Exercise inputs: Begin

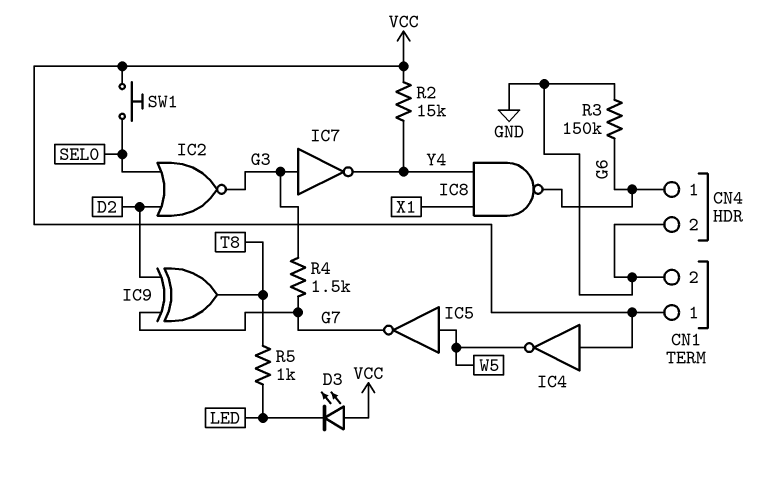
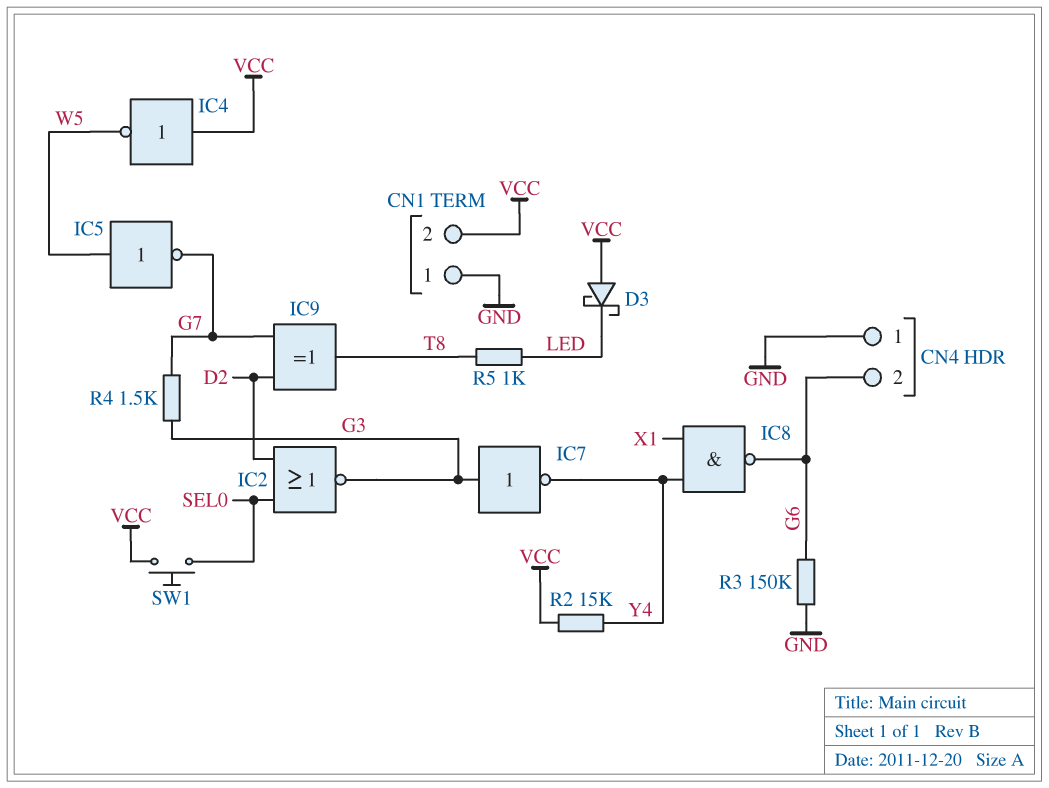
CN1 pin 1: VCC -> GND
CN1 pin 2: GND -> VCC
CN4 pin 1: G6 -> GND
CN4 pin 2: GND -> G6
D3: LED (A VCC, K LED) -> schottky (A VCC, K LED)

Exercise inputs: End

» **Task description**: Send back exactly the lines of the listing above, beginning at the line containing "CN1 pin 2: GND -> VCC" and ending with the last. Add nothing.

» **Output for this task**:
CN1 pin 2: GND -> VCC
CN4 pin 1: G6 -> GND
CN4 pin 2: GND -> G6
D3: LED (A VCC, K LED) -> schottky (A VCC, K LED)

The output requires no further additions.